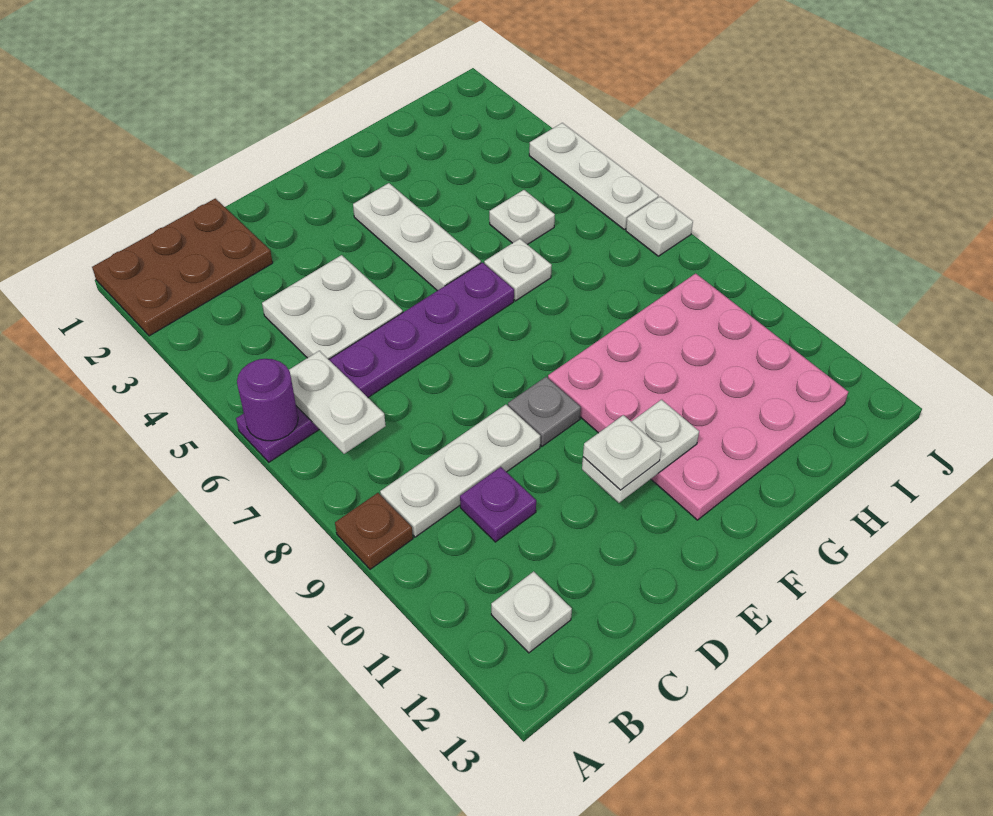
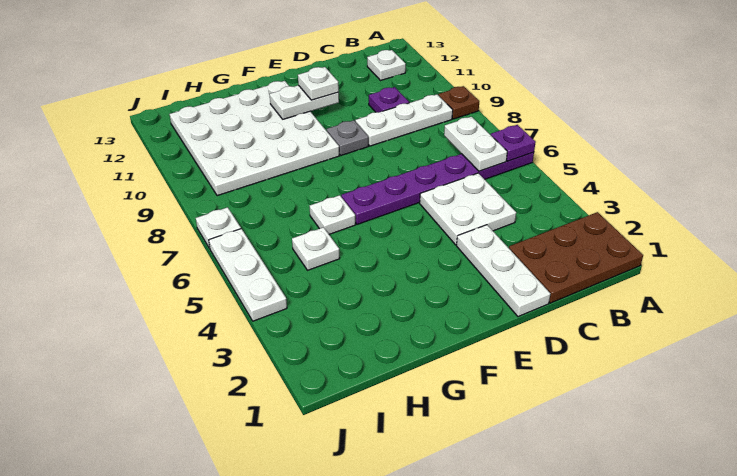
purple round brick A6 level 2 -> purple plate A6 level 2
white plate F3:F5 level 1 -> white plate D1:D3 level 1
pink plate F9:I12 level 1 -> white plate F9:I12 level 1

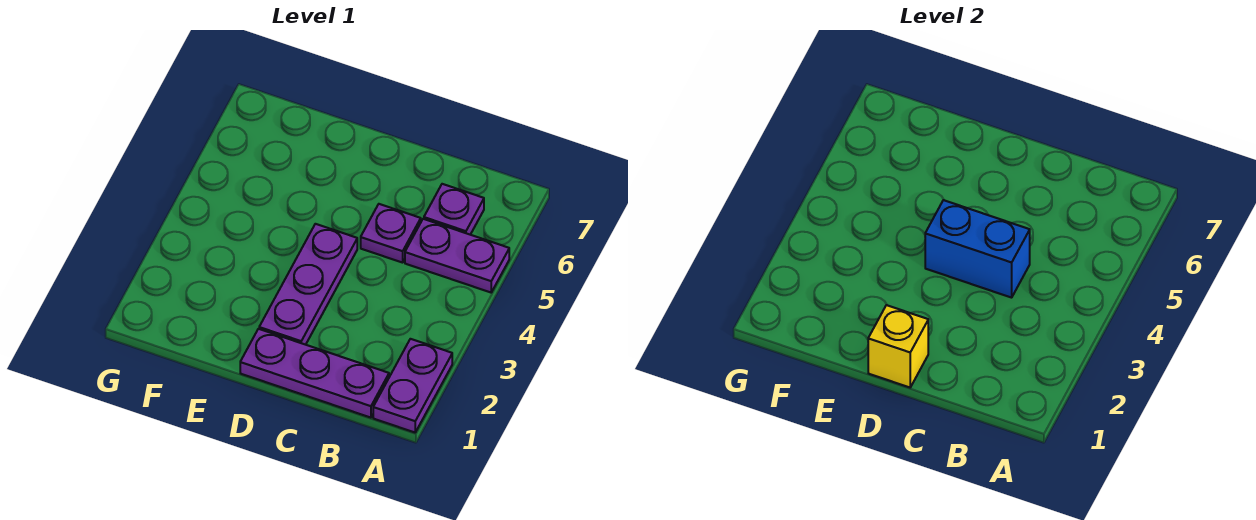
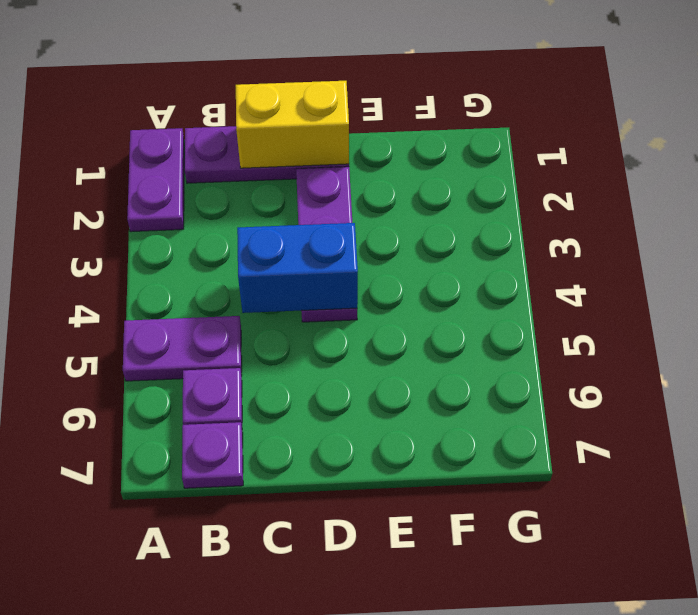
purple plate C5 level 1 -> purple plate B7 level 1
yellow brick D1 level 2 -> yellow brick C1:D1 level 2

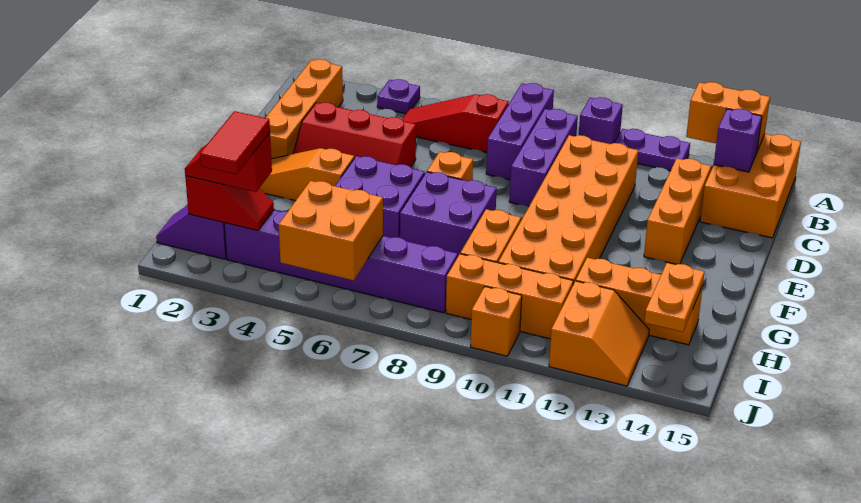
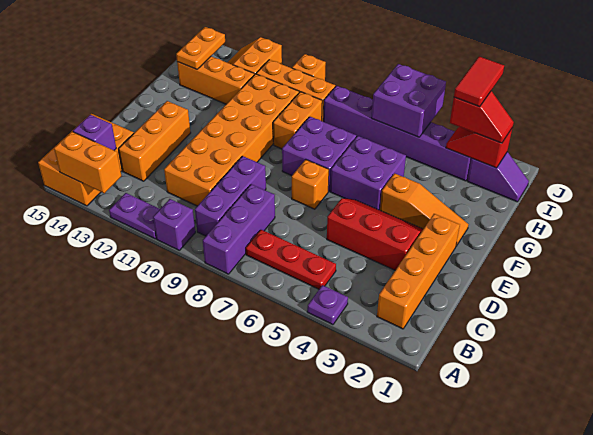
red slope B5:B7 level 1 top 7 -> red plate B5:B7 level 1
orange brick I5:J6 level 2 -> purple brick I5:J6 level 2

Aim of the task.
What is the number of lines above that contain "purple"? Reply with that number only.

Problem solution.
3